TASK TO CARRY OUT
Give the data again exactly as written, without any of its pictures.

[Opening DATA UNDER STUDY section]

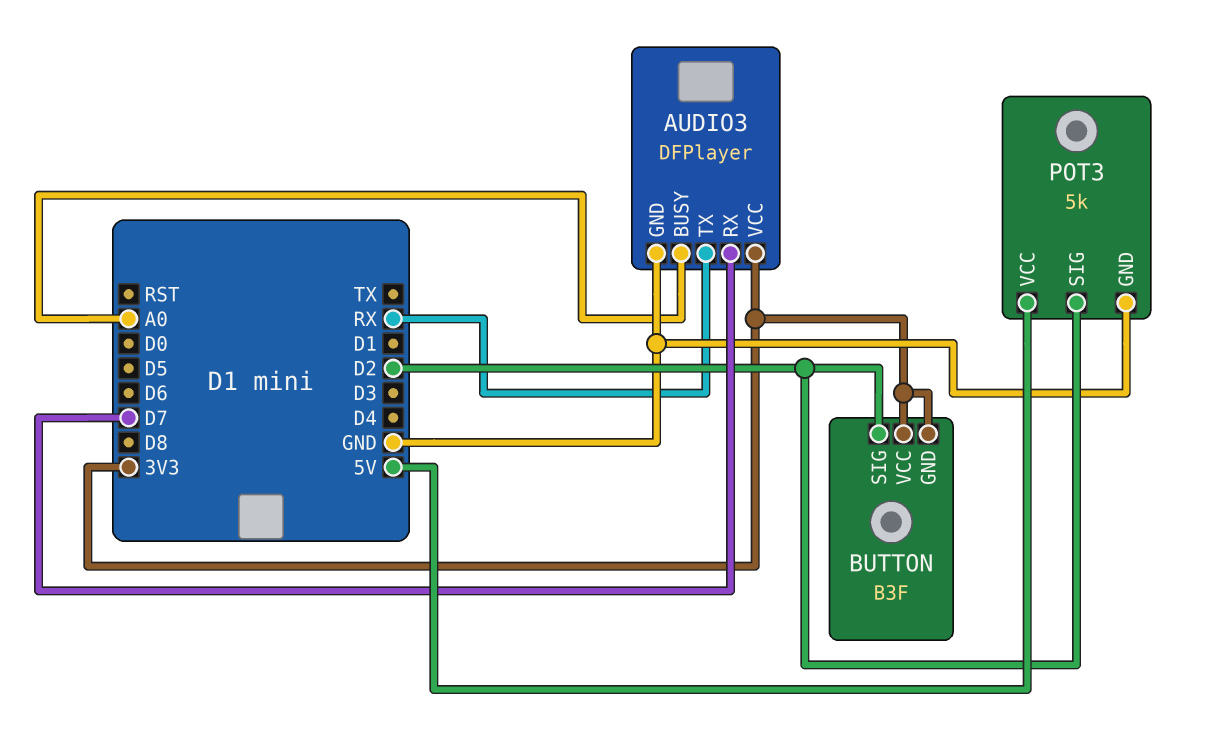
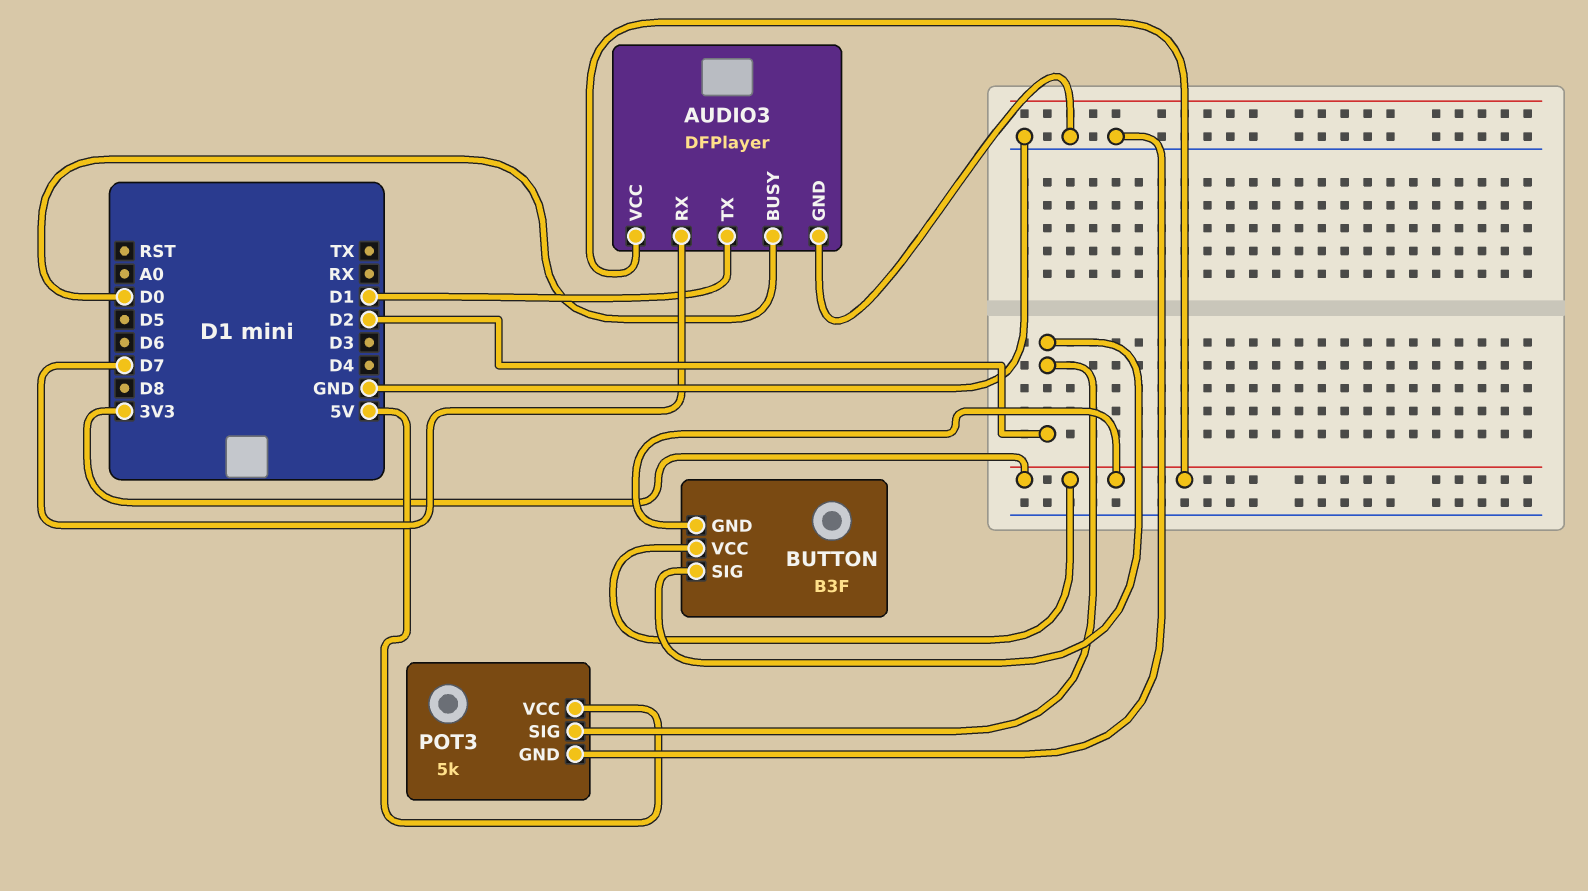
AUDIO3 pin BUSY: A0 -> D0
AUDIO3 pin TX: RX -> D1

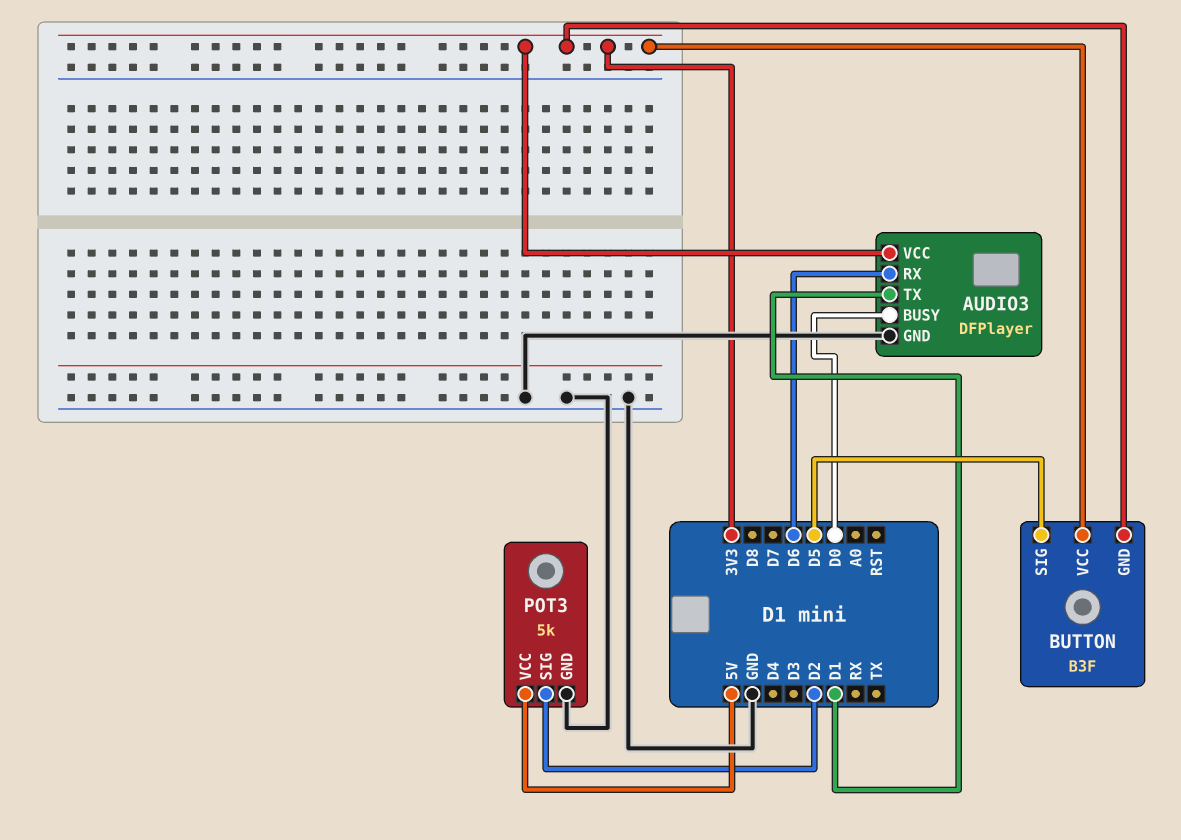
AUDIO3 pin RX: D7 -> D6
BUTTON pin SIG: D2 -> D5

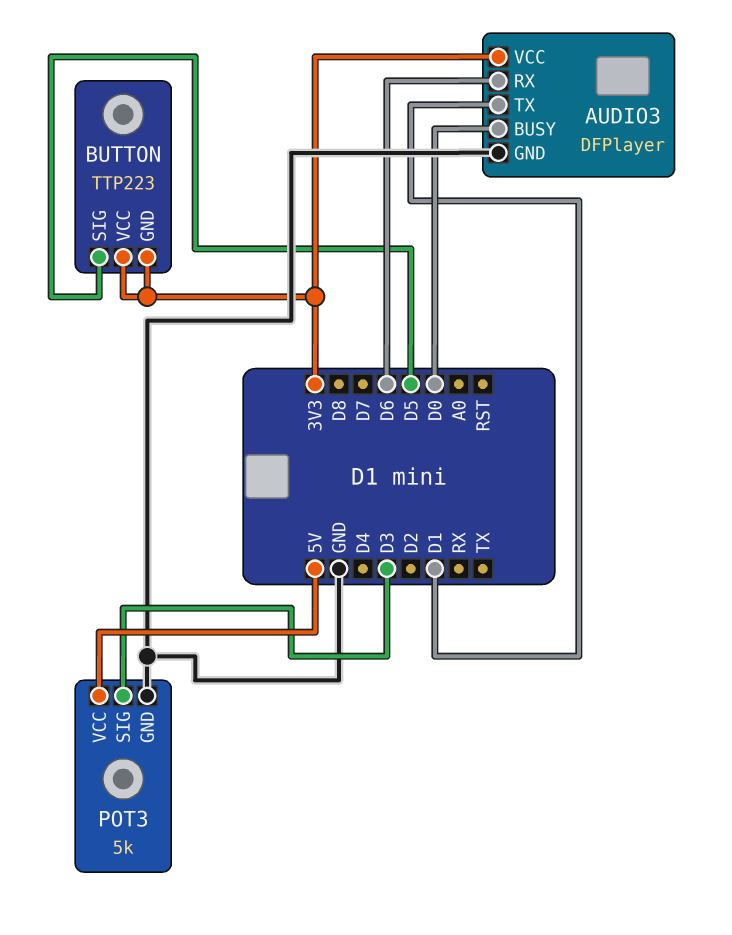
BUTTON: B3F -> TTP223
POT3 pin SIG: D2 -> D3

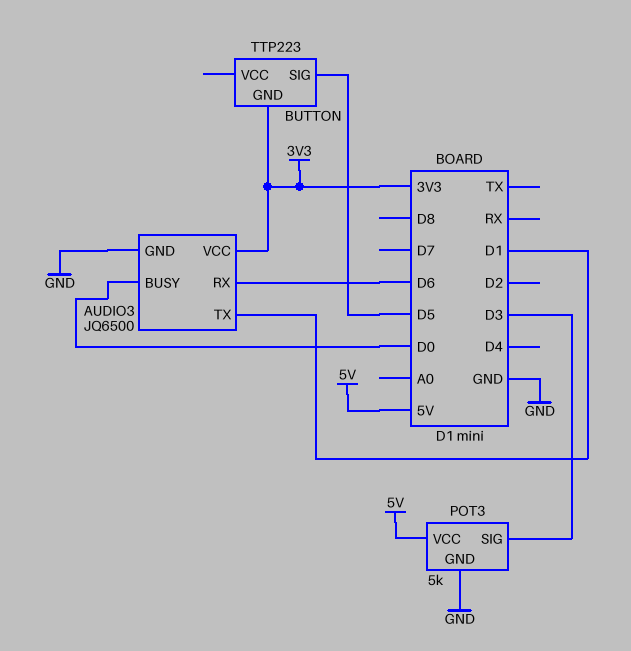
AUDIO3: DFPlayer -> JQ6500
BUTTON pin VCC: 3V3 -> none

[Closing DATA UNDER STUDY section]

RESPONSE TO THE EXERCISE
AUDIO3 pin BUSY: A0 -> D0
AUDIO3 pin TX: RX -> D1

AUDIO3 pin RX: D7 -> D6
BUTTON pin SIG: D2 -> D5

BUTTON: B3F -> TTP223
POT3 pin SIG: D2 -> D3

AUDIO3: DFPlayer -> JQ6500
BUTTON pin VCC: 3V3 -> none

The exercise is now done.